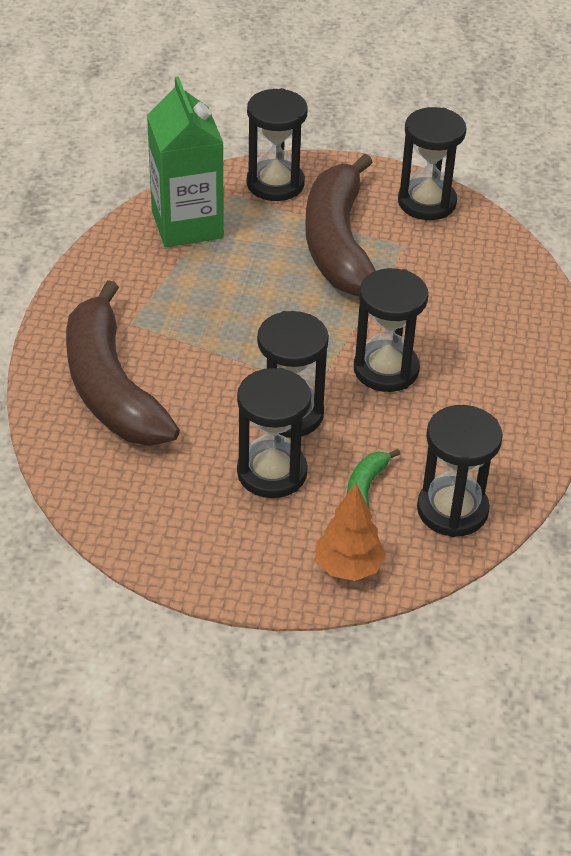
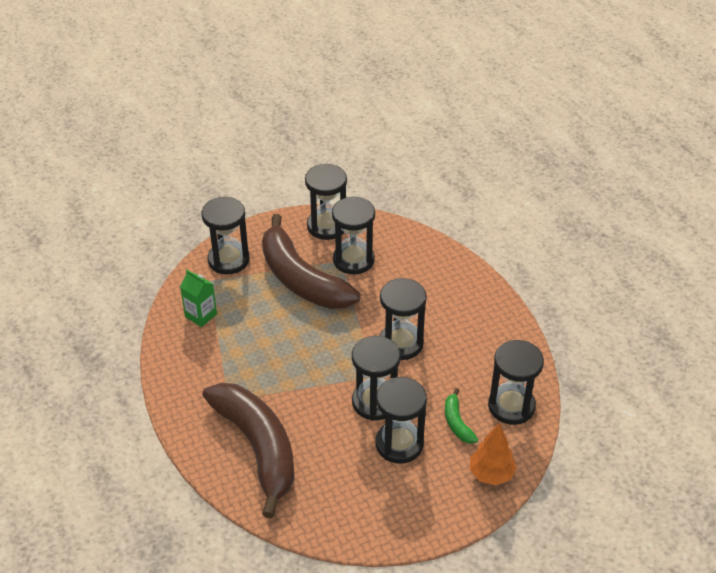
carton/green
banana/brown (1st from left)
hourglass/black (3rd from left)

**The task**
Note each line above that contains "from" and copy it out.

**Exercise answer**
banana/brown (1st from left)
hourglass/black (3rd from left)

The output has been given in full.